§ **What needs to be done**:
Your answer should be only the lines below from the one with "green brick G2:G5" to the one with "grey tile L4:M5", repeated exactly, ends included.

§ **Records provided**:
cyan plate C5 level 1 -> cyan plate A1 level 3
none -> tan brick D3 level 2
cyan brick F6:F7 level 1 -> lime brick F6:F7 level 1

--

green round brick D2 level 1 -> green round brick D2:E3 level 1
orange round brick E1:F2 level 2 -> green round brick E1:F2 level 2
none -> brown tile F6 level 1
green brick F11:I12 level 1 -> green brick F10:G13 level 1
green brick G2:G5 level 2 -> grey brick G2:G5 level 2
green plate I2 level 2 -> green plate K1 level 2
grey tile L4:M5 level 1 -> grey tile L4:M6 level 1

§ **Expected answer**:
green brick G2:G5 level 2 -> grey brick G2:G5 level 2
green plate I2 level 2 -> green plate K1 level 2
grey tile L4:M5 level 1 -> grey tile L4:M6 level 1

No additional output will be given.